EXERCISE: A line below contains "pink semicircle: (458, 311)", and a later one contains "purple square: (195, 534)". Repeat both, with every line between them, exactly.

[Dataset excerpts]

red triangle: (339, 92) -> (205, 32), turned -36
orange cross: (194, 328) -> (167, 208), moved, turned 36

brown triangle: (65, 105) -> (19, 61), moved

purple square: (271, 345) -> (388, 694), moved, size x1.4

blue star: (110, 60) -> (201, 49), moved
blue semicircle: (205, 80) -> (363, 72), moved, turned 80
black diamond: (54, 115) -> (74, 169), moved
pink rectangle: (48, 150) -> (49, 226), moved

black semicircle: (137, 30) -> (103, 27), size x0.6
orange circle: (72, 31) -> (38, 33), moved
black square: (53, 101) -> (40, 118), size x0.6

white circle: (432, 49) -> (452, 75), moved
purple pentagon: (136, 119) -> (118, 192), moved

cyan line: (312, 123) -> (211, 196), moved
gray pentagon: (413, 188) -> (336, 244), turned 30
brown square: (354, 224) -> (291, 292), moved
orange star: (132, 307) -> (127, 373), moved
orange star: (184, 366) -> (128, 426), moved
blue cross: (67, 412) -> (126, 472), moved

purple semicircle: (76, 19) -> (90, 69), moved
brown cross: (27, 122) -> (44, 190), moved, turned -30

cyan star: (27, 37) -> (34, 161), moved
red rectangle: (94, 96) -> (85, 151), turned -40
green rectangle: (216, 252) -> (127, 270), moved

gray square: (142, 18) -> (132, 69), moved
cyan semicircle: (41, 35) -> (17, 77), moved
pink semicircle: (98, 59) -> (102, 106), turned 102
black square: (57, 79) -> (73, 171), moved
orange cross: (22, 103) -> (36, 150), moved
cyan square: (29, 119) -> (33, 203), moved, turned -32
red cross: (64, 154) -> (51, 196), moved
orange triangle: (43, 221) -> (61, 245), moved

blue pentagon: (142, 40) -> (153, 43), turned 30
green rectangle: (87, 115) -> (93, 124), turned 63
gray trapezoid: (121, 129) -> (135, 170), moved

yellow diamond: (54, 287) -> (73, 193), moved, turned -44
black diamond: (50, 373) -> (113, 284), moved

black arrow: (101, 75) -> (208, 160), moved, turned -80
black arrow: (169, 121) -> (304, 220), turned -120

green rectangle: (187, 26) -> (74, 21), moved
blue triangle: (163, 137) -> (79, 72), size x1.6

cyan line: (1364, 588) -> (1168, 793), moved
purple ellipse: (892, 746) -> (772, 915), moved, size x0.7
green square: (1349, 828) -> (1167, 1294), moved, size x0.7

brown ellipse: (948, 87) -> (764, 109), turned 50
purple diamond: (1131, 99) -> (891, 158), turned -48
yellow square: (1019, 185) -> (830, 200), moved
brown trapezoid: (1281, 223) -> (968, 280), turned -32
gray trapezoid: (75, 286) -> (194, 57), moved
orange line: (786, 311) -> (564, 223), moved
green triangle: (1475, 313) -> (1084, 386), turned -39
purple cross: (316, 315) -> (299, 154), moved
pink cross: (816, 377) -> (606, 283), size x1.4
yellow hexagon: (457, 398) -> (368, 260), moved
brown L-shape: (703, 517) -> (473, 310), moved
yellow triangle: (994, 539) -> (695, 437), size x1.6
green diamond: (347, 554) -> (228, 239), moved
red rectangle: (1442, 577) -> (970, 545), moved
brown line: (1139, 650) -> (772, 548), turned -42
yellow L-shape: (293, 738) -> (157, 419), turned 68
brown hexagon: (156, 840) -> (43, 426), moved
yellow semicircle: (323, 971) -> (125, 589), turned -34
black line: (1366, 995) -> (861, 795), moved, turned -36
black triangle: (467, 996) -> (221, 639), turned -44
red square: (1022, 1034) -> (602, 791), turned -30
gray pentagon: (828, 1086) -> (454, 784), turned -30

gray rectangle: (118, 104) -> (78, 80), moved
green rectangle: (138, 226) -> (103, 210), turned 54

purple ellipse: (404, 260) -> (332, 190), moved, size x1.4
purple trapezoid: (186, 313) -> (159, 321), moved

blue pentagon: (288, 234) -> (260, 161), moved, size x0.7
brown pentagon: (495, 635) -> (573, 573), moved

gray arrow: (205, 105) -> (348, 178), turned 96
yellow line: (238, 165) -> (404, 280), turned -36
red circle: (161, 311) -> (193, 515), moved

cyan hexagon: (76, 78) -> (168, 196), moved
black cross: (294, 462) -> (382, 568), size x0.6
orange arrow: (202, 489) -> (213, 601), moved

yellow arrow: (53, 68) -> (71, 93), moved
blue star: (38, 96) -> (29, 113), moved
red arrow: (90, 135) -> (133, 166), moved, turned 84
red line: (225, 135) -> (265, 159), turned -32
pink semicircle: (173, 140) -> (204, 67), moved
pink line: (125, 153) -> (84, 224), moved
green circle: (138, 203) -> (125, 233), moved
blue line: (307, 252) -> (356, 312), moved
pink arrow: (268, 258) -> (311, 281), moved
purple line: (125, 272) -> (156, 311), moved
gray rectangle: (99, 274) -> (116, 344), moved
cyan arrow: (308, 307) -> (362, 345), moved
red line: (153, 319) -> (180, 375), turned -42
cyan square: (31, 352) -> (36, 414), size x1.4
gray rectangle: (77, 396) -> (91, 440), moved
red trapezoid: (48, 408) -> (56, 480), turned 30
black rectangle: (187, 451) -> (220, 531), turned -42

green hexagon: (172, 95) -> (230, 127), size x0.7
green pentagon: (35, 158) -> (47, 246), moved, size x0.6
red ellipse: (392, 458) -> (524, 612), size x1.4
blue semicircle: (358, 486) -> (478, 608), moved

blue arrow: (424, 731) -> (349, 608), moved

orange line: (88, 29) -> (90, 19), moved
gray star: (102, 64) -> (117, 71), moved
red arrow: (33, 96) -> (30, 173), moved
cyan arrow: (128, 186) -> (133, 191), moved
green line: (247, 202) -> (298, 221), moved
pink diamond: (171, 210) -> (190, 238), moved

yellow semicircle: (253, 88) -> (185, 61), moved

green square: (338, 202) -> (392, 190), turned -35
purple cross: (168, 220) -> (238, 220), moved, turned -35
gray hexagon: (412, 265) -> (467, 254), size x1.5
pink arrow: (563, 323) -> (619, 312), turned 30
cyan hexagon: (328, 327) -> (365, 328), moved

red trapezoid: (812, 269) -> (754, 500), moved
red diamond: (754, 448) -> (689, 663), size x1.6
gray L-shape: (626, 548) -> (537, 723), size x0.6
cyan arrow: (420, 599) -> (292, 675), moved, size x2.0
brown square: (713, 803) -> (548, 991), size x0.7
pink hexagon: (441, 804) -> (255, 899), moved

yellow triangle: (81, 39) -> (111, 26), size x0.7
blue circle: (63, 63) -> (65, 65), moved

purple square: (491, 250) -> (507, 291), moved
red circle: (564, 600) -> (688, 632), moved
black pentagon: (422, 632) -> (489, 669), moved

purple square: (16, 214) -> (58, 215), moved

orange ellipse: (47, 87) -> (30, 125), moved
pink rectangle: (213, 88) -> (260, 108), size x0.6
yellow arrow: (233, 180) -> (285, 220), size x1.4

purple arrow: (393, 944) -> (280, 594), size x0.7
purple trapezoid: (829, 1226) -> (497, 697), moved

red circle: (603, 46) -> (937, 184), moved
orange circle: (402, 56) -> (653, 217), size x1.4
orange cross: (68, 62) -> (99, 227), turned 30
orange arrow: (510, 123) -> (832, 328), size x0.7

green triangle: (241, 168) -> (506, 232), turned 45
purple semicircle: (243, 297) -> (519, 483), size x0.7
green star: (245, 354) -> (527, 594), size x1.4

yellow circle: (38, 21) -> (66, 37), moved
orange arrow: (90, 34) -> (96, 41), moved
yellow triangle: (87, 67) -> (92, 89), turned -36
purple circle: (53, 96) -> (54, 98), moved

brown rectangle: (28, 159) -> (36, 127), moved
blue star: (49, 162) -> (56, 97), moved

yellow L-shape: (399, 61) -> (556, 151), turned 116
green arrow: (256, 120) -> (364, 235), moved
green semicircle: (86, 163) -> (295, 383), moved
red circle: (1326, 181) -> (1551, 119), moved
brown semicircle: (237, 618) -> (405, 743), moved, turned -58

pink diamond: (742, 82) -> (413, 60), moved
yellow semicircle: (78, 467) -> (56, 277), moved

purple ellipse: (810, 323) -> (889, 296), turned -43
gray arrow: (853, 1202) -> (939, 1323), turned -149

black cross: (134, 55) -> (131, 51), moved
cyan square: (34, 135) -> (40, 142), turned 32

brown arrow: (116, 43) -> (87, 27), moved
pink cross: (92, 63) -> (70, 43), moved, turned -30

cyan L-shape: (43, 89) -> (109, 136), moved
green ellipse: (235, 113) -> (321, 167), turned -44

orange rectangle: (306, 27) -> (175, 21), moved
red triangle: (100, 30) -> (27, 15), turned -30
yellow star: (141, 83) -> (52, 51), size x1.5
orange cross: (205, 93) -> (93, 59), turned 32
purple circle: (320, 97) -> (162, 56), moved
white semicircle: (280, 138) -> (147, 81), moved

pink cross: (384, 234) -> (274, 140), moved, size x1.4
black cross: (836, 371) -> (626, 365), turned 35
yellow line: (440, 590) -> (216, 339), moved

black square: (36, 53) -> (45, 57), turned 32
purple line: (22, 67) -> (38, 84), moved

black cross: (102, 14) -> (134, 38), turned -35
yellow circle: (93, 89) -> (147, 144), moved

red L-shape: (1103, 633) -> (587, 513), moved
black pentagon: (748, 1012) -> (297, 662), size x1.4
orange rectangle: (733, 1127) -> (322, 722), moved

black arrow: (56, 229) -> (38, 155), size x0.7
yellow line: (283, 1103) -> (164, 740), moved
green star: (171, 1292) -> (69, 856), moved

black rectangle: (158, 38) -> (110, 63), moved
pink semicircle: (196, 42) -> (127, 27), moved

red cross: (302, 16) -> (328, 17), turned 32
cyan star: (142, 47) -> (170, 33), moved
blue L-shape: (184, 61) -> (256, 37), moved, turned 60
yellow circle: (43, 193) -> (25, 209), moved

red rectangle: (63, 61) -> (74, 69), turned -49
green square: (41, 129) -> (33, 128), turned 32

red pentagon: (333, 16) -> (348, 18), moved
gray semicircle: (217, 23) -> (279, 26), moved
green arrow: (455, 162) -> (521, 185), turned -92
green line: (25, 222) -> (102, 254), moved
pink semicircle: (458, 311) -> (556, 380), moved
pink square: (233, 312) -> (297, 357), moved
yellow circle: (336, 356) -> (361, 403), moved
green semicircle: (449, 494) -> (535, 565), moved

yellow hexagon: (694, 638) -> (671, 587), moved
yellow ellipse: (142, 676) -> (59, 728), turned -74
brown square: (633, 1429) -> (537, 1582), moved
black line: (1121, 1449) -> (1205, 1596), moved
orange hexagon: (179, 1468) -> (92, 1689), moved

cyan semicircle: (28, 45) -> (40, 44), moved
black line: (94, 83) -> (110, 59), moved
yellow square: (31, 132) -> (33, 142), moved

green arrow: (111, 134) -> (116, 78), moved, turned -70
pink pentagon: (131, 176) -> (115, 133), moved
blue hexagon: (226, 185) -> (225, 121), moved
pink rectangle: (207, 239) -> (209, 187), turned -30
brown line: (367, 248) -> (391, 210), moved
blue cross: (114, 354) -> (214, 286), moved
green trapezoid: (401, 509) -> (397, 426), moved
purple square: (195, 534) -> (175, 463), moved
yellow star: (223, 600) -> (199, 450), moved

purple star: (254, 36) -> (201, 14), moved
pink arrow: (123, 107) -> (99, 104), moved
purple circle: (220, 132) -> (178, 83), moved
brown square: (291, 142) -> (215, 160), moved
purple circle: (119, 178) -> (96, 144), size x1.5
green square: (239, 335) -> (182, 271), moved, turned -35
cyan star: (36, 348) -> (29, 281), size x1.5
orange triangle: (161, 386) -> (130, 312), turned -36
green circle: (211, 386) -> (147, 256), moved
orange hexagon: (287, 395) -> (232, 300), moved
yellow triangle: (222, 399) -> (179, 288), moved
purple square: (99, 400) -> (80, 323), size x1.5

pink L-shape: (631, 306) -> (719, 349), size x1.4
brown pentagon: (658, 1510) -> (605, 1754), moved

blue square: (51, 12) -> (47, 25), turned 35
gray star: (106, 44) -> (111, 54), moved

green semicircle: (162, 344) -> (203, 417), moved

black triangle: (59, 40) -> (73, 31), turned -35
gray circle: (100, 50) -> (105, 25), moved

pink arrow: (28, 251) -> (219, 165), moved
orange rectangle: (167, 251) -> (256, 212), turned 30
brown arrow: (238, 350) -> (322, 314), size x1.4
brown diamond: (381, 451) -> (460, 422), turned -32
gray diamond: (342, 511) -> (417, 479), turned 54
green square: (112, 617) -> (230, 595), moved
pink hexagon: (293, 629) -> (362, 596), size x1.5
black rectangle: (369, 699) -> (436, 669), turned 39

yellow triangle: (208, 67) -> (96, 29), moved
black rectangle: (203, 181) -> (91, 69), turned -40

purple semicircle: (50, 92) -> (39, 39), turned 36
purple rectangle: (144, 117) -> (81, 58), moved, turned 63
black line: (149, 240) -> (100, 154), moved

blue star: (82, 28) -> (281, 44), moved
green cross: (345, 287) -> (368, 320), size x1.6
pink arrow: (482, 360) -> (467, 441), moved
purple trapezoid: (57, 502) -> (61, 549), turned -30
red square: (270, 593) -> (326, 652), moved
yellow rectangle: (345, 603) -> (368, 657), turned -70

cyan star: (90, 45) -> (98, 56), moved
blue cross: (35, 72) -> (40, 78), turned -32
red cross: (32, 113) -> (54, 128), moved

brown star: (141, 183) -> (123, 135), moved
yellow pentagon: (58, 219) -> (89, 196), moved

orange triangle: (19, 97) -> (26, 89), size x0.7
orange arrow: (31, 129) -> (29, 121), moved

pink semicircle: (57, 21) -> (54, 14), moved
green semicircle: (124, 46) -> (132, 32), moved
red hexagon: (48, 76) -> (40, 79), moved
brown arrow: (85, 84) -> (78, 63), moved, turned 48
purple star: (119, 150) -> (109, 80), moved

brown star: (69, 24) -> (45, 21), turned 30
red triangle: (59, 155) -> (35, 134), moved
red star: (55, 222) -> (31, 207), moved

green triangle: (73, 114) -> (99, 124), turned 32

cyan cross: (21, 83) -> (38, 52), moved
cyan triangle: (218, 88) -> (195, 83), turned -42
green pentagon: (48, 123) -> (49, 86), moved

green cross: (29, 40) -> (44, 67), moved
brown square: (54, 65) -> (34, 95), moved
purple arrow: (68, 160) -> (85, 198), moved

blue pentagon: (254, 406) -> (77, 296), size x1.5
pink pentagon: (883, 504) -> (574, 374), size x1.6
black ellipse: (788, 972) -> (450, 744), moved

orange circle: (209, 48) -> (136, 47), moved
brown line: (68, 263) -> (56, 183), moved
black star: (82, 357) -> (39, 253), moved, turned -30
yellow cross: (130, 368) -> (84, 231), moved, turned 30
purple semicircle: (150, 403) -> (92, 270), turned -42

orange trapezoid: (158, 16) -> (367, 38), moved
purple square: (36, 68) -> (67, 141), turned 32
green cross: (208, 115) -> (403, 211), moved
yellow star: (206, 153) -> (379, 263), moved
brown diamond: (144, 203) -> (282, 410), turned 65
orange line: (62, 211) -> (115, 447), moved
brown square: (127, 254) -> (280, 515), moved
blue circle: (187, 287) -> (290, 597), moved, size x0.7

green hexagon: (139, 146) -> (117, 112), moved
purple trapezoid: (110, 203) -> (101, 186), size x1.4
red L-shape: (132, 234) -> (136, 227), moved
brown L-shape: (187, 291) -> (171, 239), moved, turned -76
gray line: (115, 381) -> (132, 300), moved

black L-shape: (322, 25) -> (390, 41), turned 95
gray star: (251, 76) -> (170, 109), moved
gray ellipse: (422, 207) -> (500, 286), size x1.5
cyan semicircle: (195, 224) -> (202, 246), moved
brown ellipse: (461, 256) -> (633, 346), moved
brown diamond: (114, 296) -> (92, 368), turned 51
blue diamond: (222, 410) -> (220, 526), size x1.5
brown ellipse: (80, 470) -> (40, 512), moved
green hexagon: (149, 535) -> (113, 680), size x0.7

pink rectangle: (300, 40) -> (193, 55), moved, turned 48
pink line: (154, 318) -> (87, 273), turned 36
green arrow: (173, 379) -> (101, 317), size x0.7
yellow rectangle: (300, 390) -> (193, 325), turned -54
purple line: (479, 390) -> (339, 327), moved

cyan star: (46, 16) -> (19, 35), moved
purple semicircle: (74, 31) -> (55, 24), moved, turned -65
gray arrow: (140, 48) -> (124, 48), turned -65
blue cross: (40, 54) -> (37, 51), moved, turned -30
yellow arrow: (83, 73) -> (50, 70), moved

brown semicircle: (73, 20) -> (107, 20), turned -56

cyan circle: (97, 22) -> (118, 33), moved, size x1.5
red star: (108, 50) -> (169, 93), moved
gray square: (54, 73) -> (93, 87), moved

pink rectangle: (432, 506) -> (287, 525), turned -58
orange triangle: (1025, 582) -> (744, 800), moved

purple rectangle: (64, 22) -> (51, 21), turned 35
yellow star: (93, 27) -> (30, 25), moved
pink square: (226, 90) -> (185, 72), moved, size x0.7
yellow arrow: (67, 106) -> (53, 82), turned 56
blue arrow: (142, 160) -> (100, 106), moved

RESPONSE TO THIS TASK:
pink semicircle: (458, 311) -> (556, 380), moved
pink square: (233, 312) -> (297, 357), moved
yellow circle: (336, 356) -> (361, 403), moved
green semicircle: (449, 494) -> (535, 565), moved

yellow hexagon: (694, 638) -> (671, 587), moved
yellow ellipse: (142, 676) -> (59, 728), turned -74
brown square: (633, 1429) -> (537, 1582), moved
black line: (1121, 1449) -> (1205, 1596), moved
orange hexagon: (179, 1468) -> (92, 1689), moved

cyan semicircle: (28, 45) -> (40, 44), moved
black line: (94, 83) -> (110, 59), moved
yellow square: (31, 132) -> (33, 142), moved

green arrow: (111, 134) -> (116, 78), moved, turned -70
pink pentagon: (131, 176) -> (115, 133), moved
blue hexagon: (226, 185) -> (225, 121), moved
pink rectangle: (207, 239) -> (209, 187), turned -30
brown line: (367, 248) -> (391, 210), moved
blue cross: (114, 354) -> (214, 286), moved
green trapezoid: (401, 509) -> (397, 426), moved
purple square: (195, 534) -> (175, 463), moved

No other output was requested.